Task to carry out ▸ Please restate word for word the lines of the entries below from the one with "green banana: 2 -> 3" to the one with "grey capsule: 0 -> 1", inclusive, and leave out every picture.

- - -

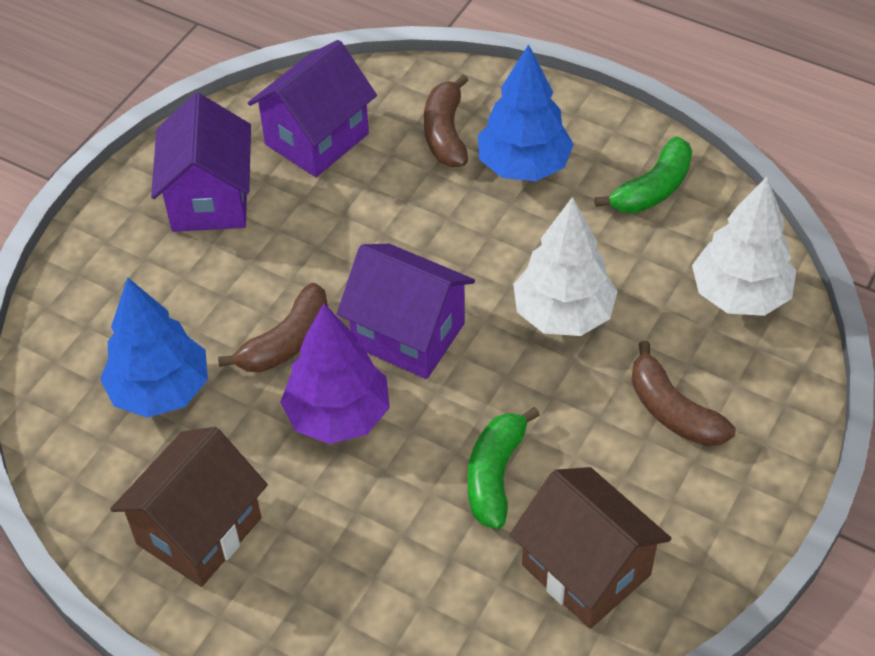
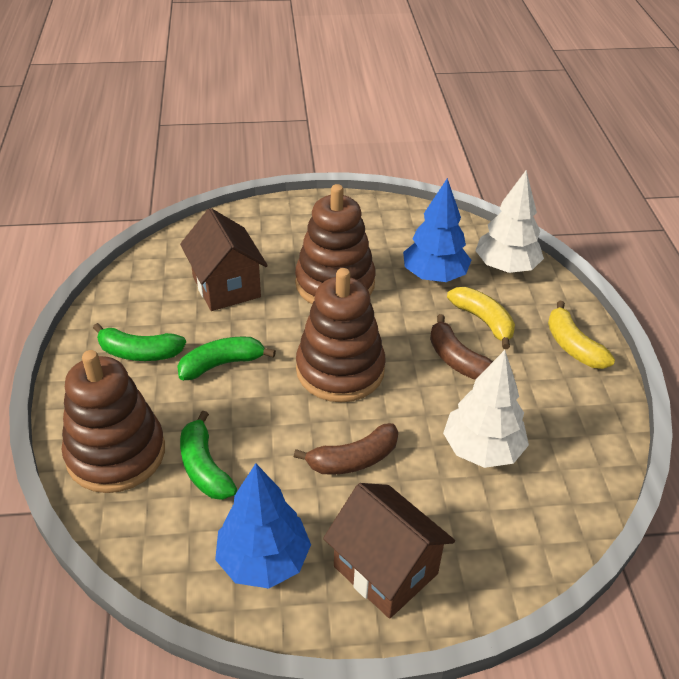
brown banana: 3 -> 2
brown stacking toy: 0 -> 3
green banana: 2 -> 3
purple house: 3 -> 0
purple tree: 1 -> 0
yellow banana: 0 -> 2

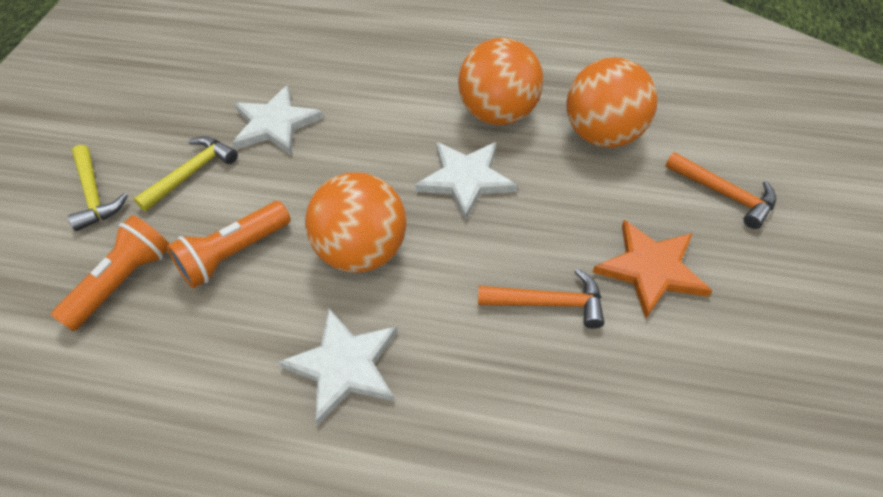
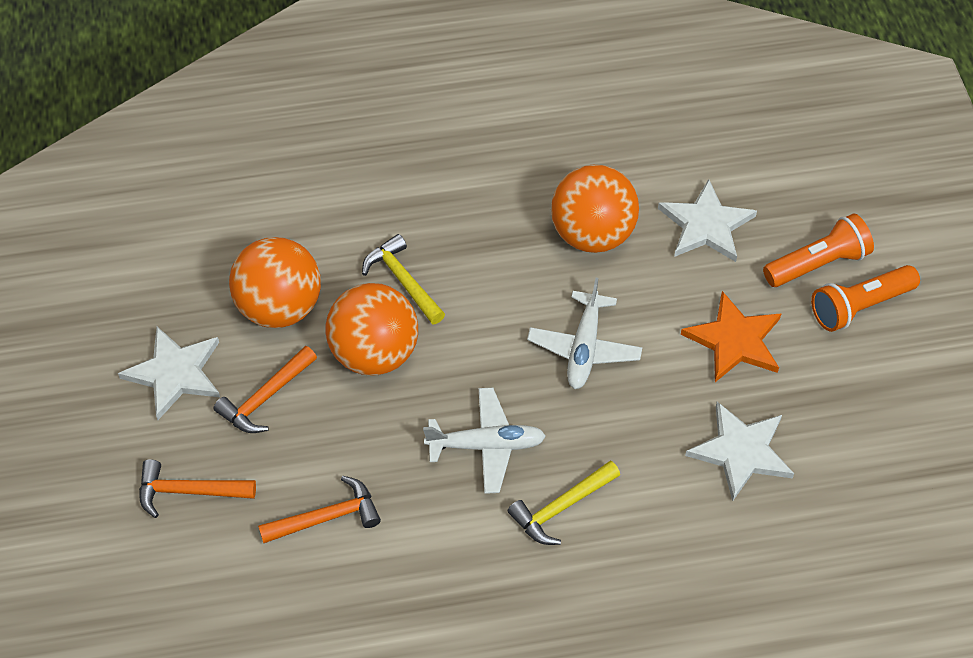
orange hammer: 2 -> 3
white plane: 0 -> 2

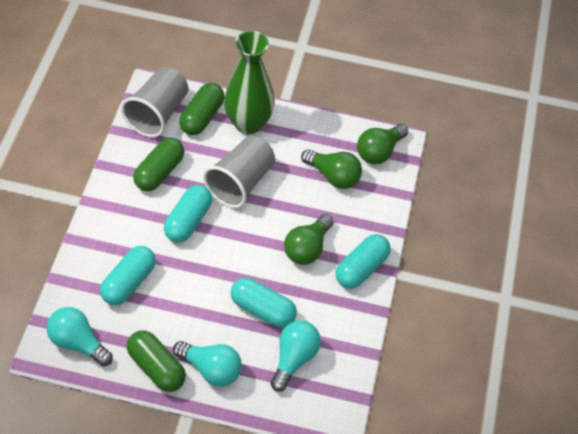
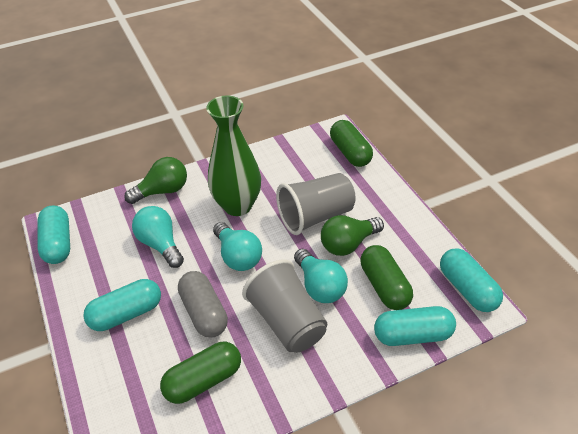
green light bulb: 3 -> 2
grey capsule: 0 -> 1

- - -

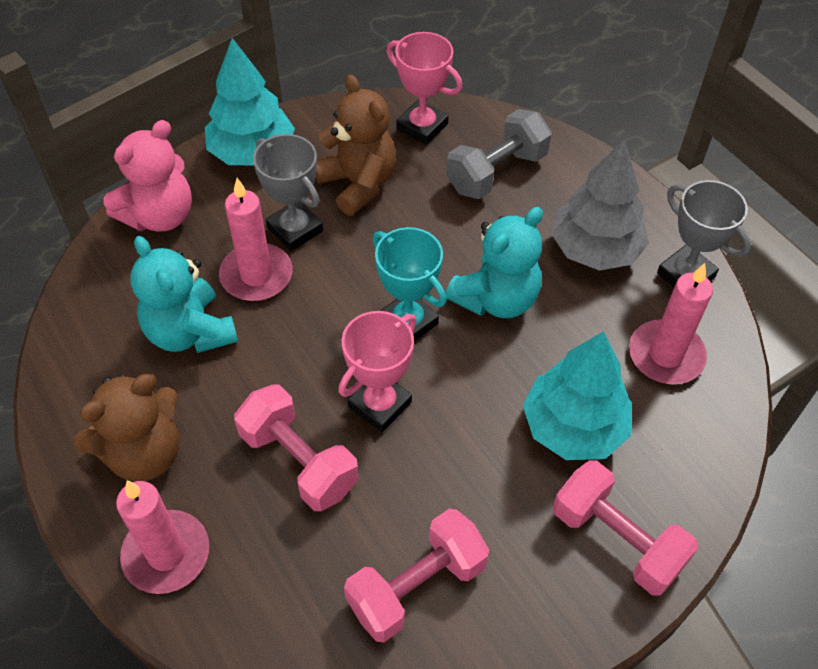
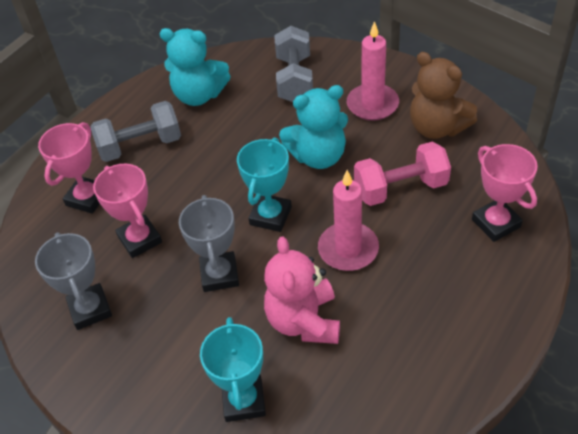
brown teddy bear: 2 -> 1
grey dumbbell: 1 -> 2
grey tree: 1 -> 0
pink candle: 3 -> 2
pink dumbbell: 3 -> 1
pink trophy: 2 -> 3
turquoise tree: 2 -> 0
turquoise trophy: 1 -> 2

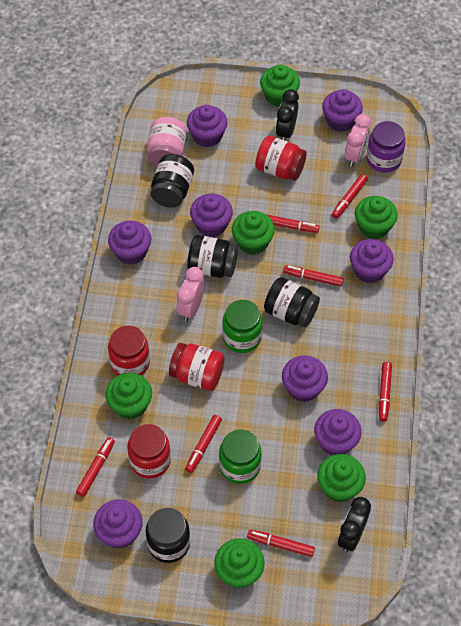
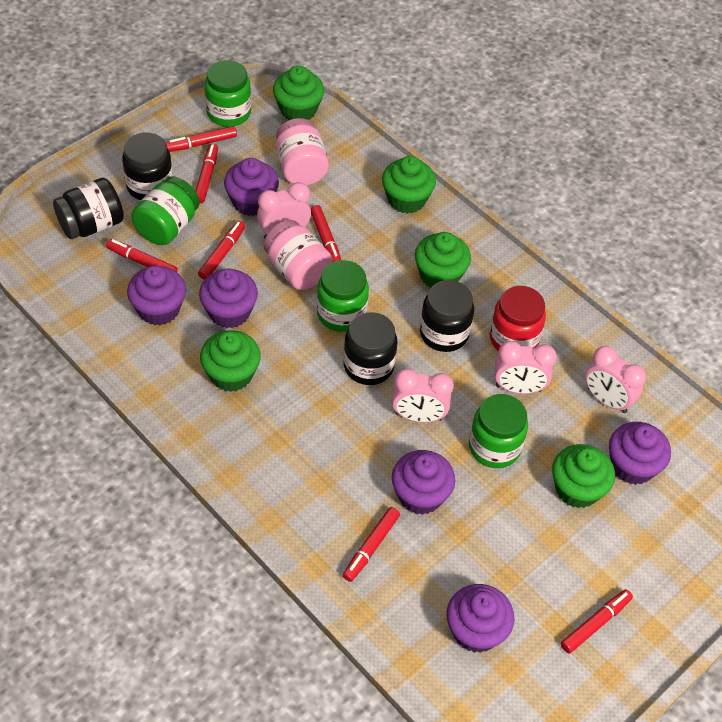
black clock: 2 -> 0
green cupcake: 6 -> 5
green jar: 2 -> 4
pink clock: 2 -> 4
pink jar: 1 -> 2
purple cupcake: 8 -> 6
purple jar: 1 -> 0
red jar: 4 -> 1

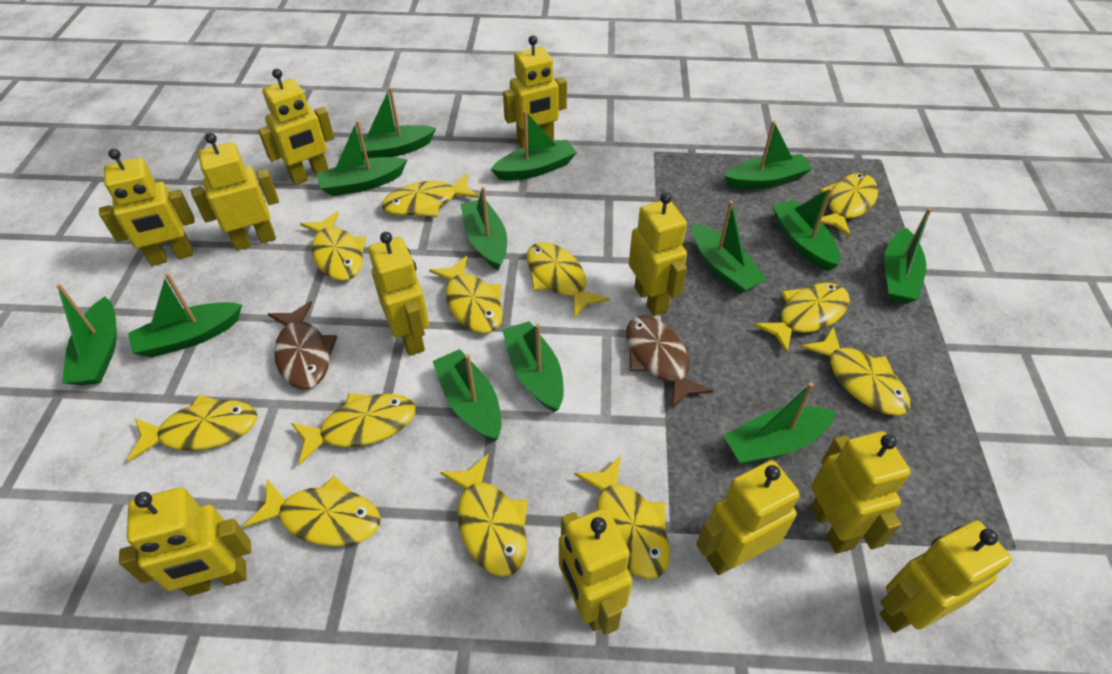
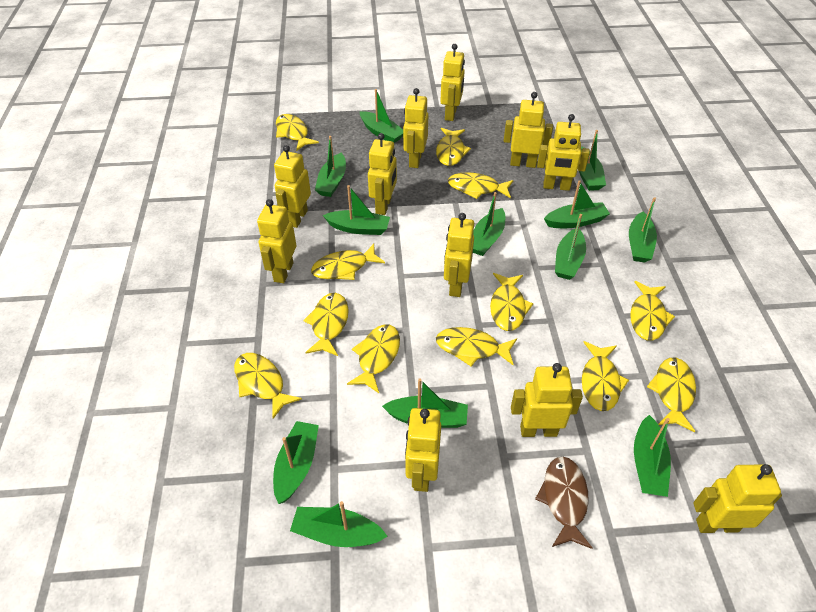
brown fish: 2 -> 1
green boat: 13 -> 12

- - -

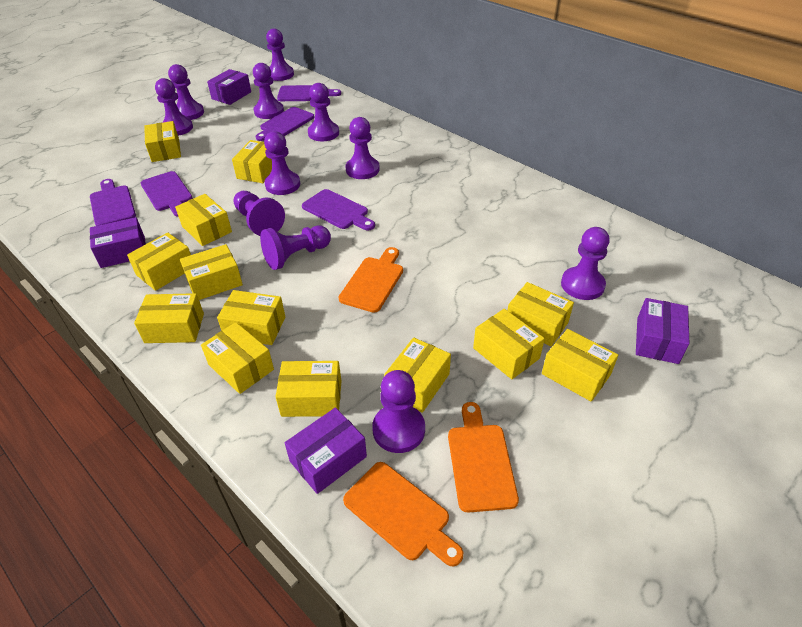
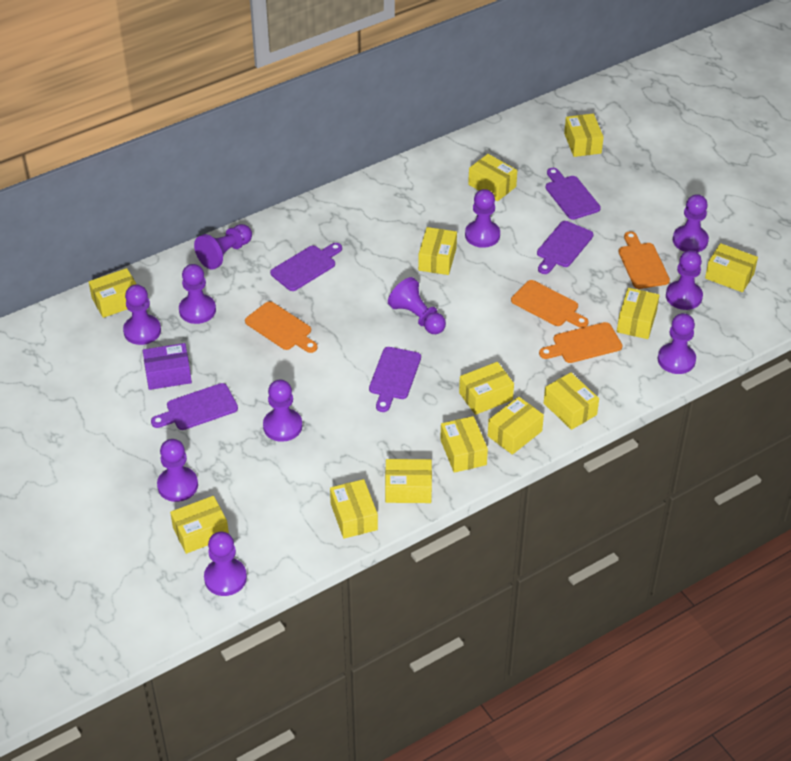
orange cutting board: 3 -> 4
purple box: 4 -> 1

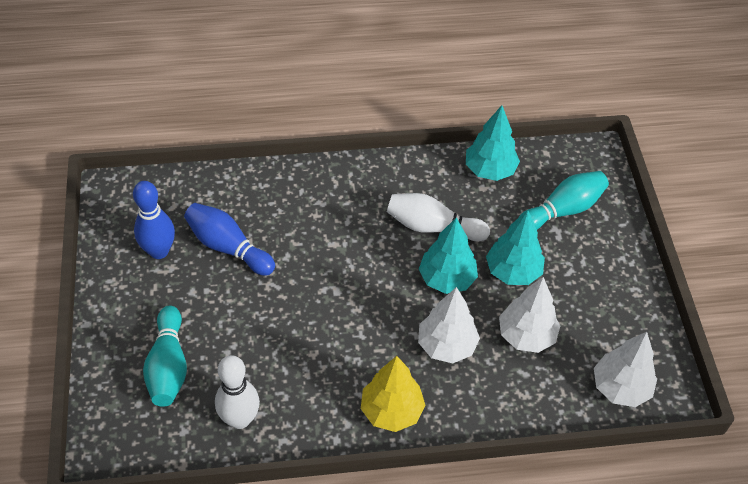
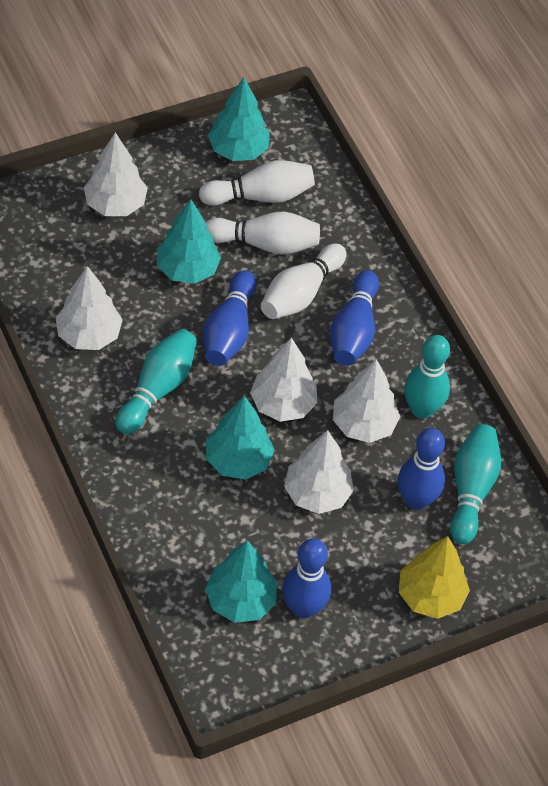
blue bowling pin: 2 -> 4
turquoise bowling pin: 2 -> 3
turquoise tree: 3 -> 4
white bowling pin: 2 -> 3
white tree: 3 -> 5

- - -

Task solution ▸
green banana: 2 -> 3
purple house: 3 -> 0
purple tree: 1 -> 0
yellow banana: 0 -> 2

orange hammer: 2 -> 3
white plane: 0 -> 2

green light bulb: 3 -> 2
grey capsule: 0 -> 1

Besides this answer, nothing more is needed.